■ REQUIRED ACTION:
In the copy you make, include no pictures, and transcribe every record exactly.

DATA FOR ANALYSIS section start

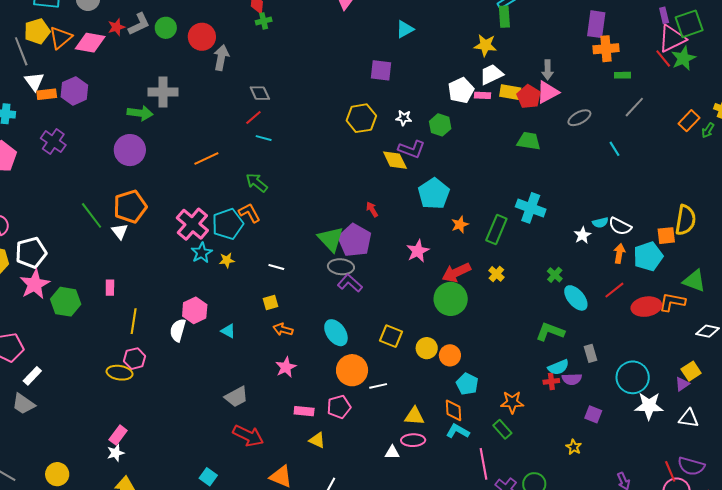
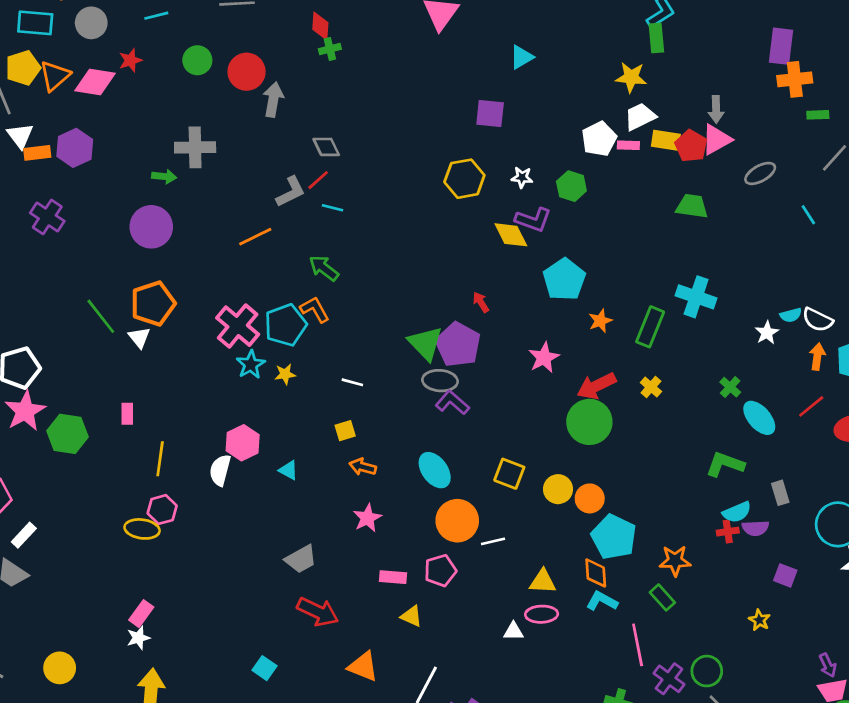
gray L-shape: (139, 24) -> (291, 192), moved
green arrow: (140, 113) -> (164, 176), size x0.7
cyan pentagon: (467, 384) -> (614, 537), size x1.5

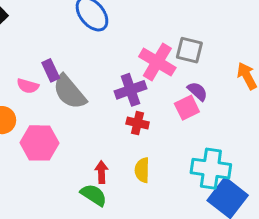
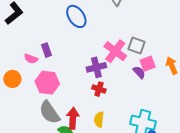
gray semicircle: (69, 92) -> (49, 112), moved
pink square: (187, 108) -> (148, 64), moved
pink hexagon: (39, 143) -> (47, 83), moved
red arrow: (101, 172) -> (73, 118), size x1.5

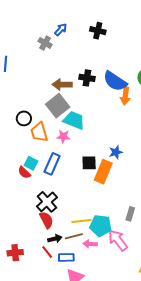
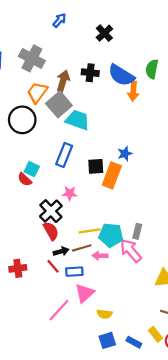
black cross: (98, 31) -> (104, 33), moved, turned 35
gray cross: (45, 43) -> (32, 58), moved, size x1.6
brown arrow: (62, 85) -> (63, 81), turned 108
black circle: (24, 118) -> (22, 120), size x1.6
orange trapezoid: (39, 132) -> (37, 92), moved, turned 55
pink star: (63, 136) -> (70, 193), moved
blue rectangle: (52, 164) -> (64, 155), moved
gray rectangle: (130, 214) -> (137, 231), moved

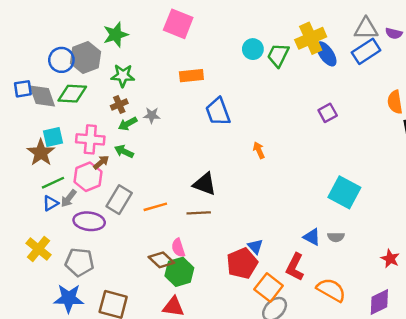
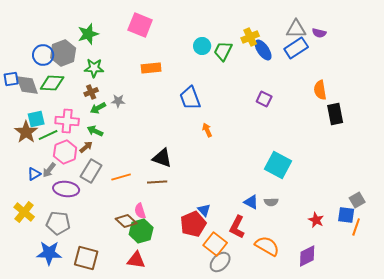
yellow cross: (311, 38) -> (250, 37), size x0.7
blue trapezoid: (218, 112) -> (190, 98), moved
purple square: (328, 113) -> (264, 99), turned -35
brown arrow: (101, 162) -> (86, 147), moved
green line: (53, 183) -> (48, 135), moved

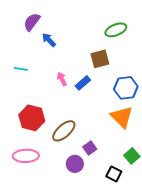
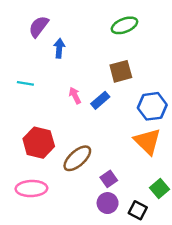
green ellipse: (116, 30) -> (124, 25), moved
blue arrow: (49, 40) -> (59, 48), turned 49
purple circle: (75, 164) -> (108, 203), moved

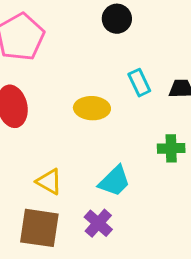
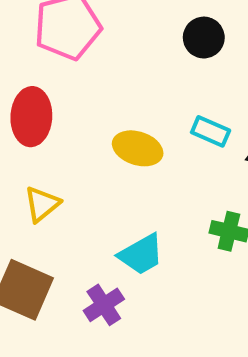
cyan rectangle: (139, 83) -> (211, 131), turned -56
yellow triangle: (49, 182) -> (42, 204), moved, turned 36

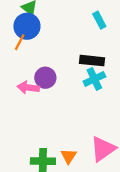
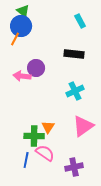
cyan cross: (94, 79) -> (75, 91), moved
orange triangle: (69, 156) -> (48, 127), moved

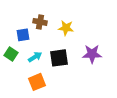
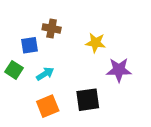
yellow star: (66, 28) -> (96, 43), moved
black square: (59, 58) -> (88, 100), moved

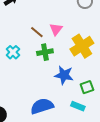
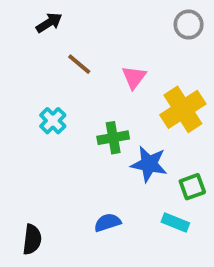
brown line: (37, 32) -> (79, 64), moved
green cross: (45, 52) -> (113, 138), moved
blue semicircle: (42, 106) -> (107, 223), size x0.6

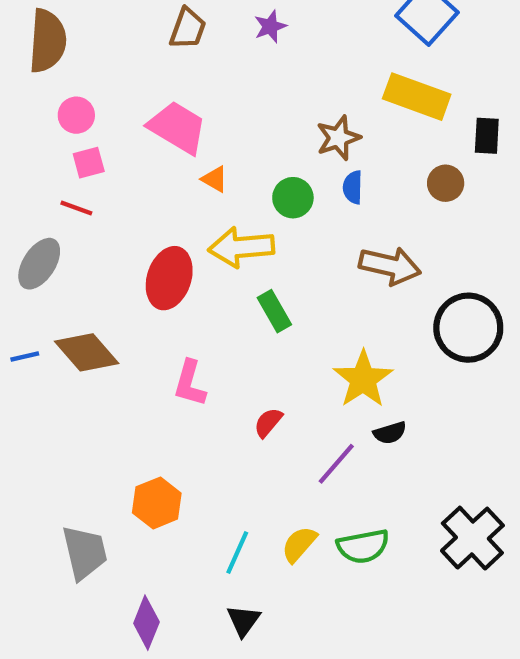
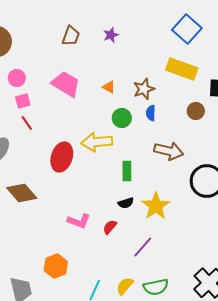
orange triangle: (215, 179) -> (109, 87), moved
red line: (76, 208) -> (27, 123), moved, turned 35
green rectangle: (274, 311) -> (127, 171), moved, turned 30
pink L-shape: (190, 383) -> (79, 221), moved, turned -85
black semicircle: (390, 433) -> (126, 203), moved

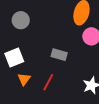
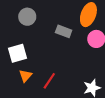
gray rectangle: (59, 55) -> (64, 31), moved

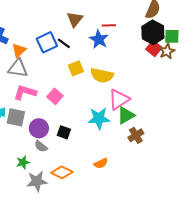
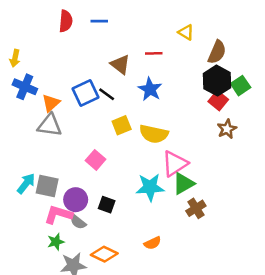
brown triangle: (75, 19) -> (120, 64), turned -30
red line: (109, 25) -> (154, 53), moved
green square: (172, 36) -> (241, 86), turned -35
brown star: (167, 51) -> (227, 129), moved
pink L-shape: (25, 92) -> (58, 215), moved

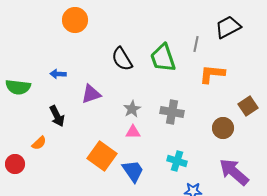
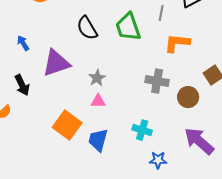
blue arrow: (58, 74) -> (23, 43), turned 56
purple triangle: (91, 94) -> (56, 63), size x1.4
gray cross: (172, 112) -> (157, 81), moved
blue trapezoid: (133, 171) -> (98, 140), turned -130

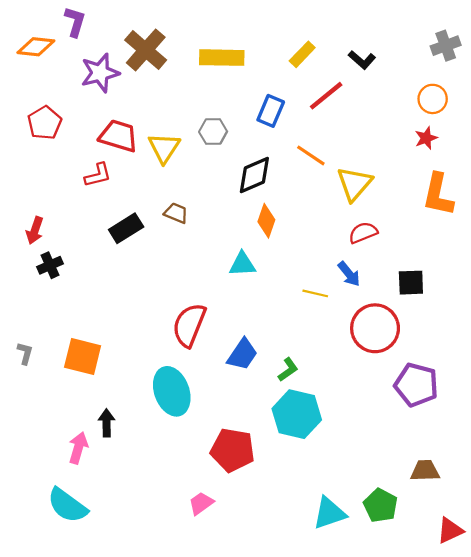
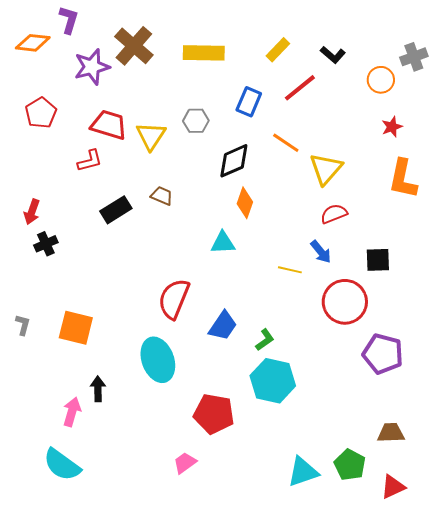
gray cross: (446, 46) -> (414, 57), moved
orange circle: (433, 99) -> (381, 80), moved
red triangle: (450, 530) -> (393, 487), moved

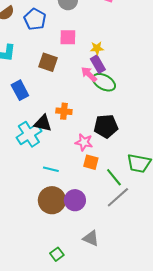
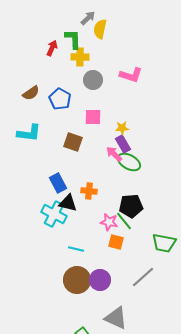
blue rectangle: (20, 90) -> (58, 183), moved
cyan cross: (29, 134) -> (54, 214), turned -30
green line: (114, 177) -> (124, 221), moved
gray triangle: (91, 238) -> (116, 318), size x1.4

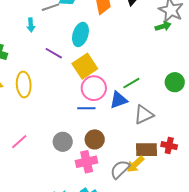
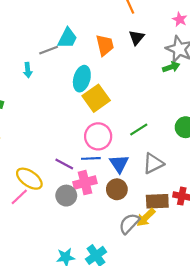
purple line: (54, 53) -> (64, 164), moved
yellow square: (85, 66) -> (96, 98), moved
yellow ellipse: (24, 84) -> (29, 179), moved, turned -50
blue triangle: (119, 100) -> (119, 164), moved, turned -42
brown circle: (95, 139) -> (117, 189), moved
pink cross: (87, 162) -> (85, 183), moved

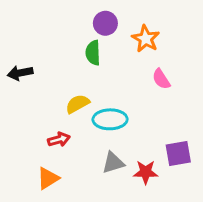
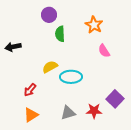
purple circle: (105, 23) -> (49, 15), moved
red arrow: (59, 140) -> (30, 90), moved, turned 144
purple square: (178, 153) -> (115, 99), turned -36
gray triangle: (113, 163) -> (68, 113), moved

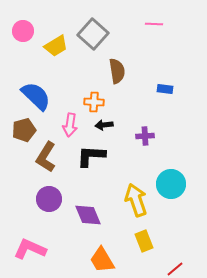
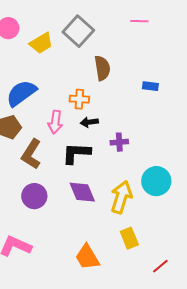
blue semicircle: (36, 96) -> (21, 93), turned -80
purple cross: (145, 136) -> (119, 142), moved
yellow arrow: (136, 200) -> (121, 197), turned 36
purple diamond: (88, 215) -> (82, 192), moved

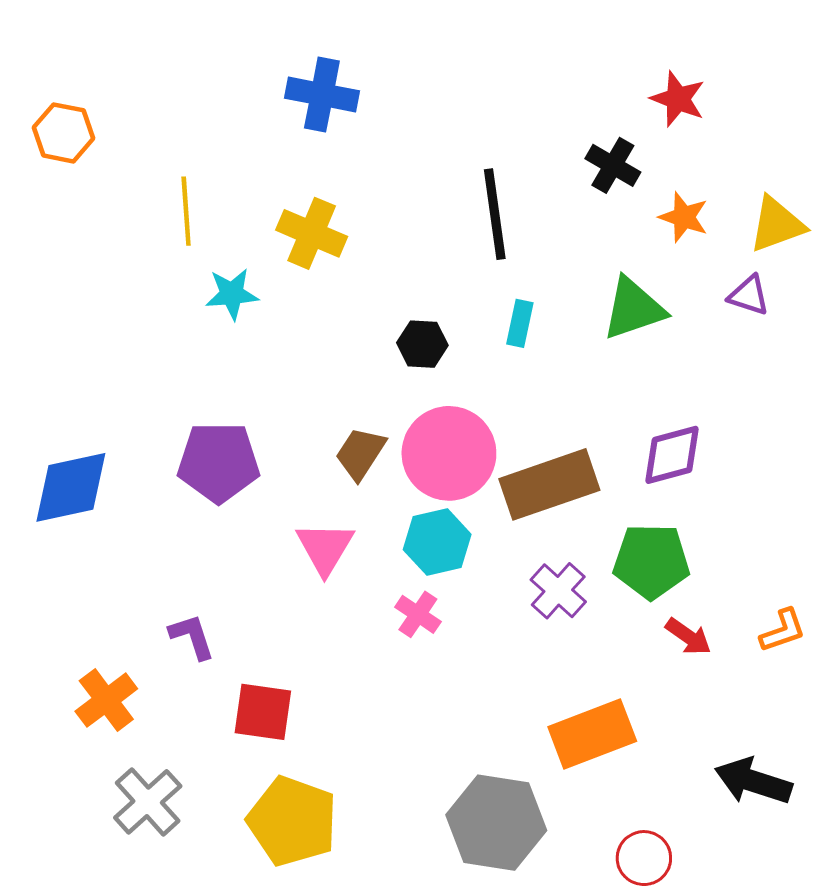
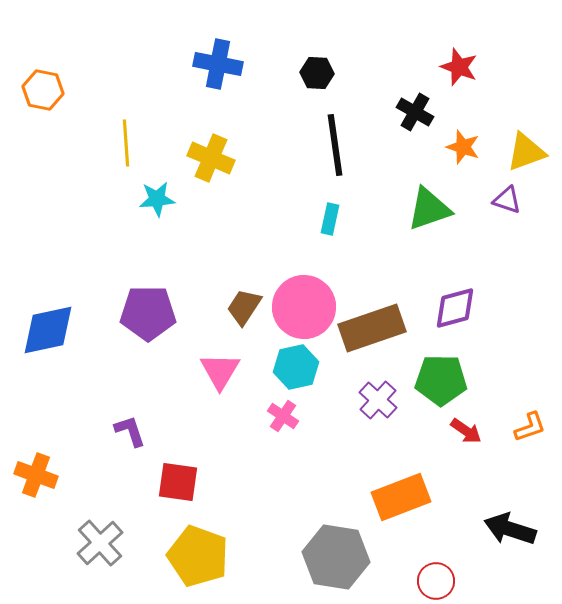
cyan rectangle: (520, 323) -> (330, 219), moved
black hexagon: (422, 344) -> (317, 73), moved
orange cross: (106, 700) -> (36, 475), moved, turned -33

DATA FOR ANALYSIS section end

■ RESULT:
gray L-shape: (139, 24) -> (291, 192), moved
green arrow: (140, 113) -> (164, 176), size x0.7
cyan pentagon: (467, 384) -> (614, 537), size x1.5

gray semicircle: (69, 92) -> (49, 112), moved
pink square: (187, 108) -> (148, 64), moved
pink hexagon: (39, 143) -> (47, 83), moved
red arrow: (101, 172) -> (73, 118), size x1.5

black cross: (98, 31) -> (104, 33), moved, turned 35
gray cross: (45, 43) -> (32, 58), moved, size x1.6
brown arrow: (62, 85) -> (63, 81), turned 108
black circle: (24, 118) -> (22, 120), size x1.6
orange trapezoid: (39, 132) -> (37, 92), moved, turned 55
pink star: (63, 136) -> (70, 193), moved
blue rectangle: (52, 164) -> (64, 155), moved
gray rectangle: (130, 214) -> (137, 231), moved

yellow cross: (311, 38) -> (250, 37), size x0.7
blue trapezoid: (218, 112) -> (190, 98), moved
purple square: (328, 113) -> (264, 99), turned -35
brown arrow: (101, 162) -> (86, 147), moved
green line: (53, 183) -> (48, 135), moved

green ellipse: (116, 30) -> (124, 25), moved
blue arrow: (49, 40) -> (59, 48), turned 49
purple circle: (75, 164) -> (108, 203), moved

cyan rectangle: (139, 83) -> (211, 131), turned -56
yellow triangle: (49, 182) -> (42, 204), moved, turned 36

cyan cross: (94, 79) -> (75, 91), moved
orange triangle: (69, 156) -> (48, 127), moved

yellow star: (66, 28) -> (96, 43), moved
black square: (59, 58) -> (88, 100), moved

brown line: (37, 32) -> (79, 64), moved
green cross: (45, 52) -> (113, 138), moved
blue semicircle: (42, 106) -> (107, 223), size x0.6

orange triangle: (215, 179) -> (109, 87), moved
red line: (76, 208) -> (27, 123), moved, turned 35
green rectangle: (274, 311) -> (127, 171), moved, turned 30
pink L-shape: (190, 383) -> (79, 221), moved, turned -85
black semicircle: (390, 433) -> (126, 203), moved

gray rectangle: (59, 55) -> (64, 31), moved

brown triangle: (75, 19) -> (120, 64), turned -30
red line: (109, 25) -> (154, 53), moved
green square: (172, 36) -> (241, 86), turned -35
brown star: (167, 51) -> (227, 129), moved
pink L-shape: (25, 92) -> (58, 215), moved

blue arrow: (58, 74) -> (23, 43), turned 56
purple triangle: (91, 94) -> (56, 63), size x1.4
gray cross: (172, 112) -> (157, 81), moved
blue trapezoid: (133, 171) -> (98, 140), turned -130

gray cross: (446, 46) -> (414, 57), moved
orange circle: (433, 99) -> (381, 80), moved
red triangle: (450, 530) -> (393, 487), moved

blue rectangle: (20, 90) -> (58, 183), moved
cyan cross: (29, 134) -> (54, 214), turned -30
green line: (114, 177) -> (124, 221), moved
gray triangle: (91, 238) -> (116, 318), size x1.4

purple line: (54, 53) -> (64, 164), moved
yellow square: (85, 66) -> (96, 98), moved
yellow ellipse: (24, 84) -> (29, 179), moved, turned -50
blue triangle: (119, 100) -> (119, 164), moved, turned -42
brown circle: (95, 139) -> (117, 189), moved
pink cross: (87, 162) -> (85, 183), moved

purple circle: (105, 23) -> (49, 15), moved
red arrow: (59, 140) -> (30, 90), moved, turned 144
purple square: (178, 153) -> (115, 99), turned -36
gray triangle: (113, 163) -> (68, 113), moved

blue semicircle: (36, 96) -> (21, 93), turned -80
purple cross: (145, 136) -> (119, 142), moved
yellow arrow: (136, 200) -> (121, 197), turned 36
purple diamond: (88, 215) -> (82, 192), moved

cyan rectangle: (520, 323) -> (330, 219), moved
black hexagon: (422, 344) -> (317, 73), moved
orange cross: (106, 700) -> (36, 475), moved, turned -33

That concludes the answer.